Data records
-*-*-

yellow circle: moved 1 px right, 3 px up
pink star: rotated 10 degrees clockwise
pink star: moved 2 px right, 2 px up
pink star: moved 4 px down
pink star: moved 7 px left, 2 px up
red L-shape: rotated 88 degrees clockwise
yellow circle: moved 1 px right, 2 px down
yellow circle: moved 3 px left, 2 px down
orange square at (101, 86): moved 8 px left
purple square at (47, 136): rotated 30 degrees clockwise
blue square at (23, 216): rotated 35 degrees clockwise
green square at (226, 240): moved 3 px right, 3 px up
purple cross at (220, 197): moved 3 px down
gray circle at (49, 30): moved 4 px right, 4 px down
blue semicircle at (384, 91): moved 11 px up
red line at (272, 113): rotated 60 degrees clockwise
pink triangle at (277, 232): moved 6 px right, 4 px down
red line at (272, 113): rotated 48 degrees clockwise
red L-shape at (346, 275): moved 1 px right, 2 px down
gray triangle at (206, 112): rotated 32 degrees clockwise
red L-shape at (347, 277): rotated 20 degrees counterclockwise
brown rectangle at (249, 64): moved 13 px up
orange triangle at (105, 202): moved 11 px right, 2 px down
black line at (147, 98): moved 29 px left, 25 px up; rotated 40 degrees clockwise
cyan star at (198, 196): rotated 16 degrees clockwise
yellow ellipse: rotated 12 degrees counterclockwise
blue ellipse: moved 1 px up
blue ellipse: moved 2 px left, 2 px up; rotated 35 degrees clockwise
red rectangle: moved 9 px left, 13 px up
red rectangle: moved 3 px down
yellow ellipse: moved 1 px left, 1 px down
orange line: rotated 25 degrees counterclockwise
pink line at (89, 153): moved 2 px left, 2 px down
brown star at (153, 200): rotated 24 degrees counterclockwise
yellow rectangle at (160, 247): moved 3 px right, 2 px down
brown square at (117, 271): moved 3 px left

-*-*-

INSTRUCTIONS TO FOLLOW
Copy out every one of these records word for word, keeping each on its own line.

FINISHED ANSWER
yellow circle: moved 1 px right, 3 px up
pink star: rotated 10 degrees clockwise
pink star: moved 2 px right, 2 px up
pink star: moved 4 px down
pink star: moved 7 px left, 2 px up
red L-shape: rotated 88 degrees clockwise
yellow circle: moved 1 px right, 2 px down
yellow circle: moved 3 px left, 2 px down
orange square at (101, 86): moved 8 px left
purple square at (47, 136): rotated 30 degrees clockwise
blue square at (23, 216): rotated 35 degrees clockwise
green square at (226, 240): moved 3 px right, 3 px up
purple cross at (220, 197): moved 3 px down
gray circle at (49, 30): moved 4 px right, 4 px down
blue semicircle at (384, 91): moved 11 px up
red line at (272, 113): rotated 60 degrees clockwise
pink triangle at (277, 232): moved 6 px right, 4 px down
red line at (272, 113): rotated 48 degrees clockwise
red L-shape at (346, 275): moved 1 px right, 2 px down
gray triangle at (206, 112): rotated 32 degrees clockwise
red L-shape at (347, 277): rotated 20 degrees counterclockwise
brown rectangle at (249, 64): moved 13 px up
orange triangle at (105, 202): moved 11 px right, 2 px down
black line at (147, 98): moved 29 px left, 25 px up; rotated 40 degrees clockwise
cyan star at (198, 196): rotated 16 degrees clockwise
yellow ellipse: rotated 12 degrees counterclockwise
blue ellipse: moved 1 px up
blue ellipse: moved 2 px left, 2 px up; rotated 35 degrees clockwise
red rectangle: moved 9 px left, 13 px up
red rectangle: moved 3 px down
yellow ellipse: moved 1 px left, 1 px down
orange line: rotated 25 degrees counterclockwise
pink line at (89, 153): moved 2 px left, 2 px down
brown star at (153, 200): rotated 24 degrees counterclockwise
yellow rectangle at (160, 247): moved 3 px right, 2 px down
brown square at (117, 271): moved 3 px left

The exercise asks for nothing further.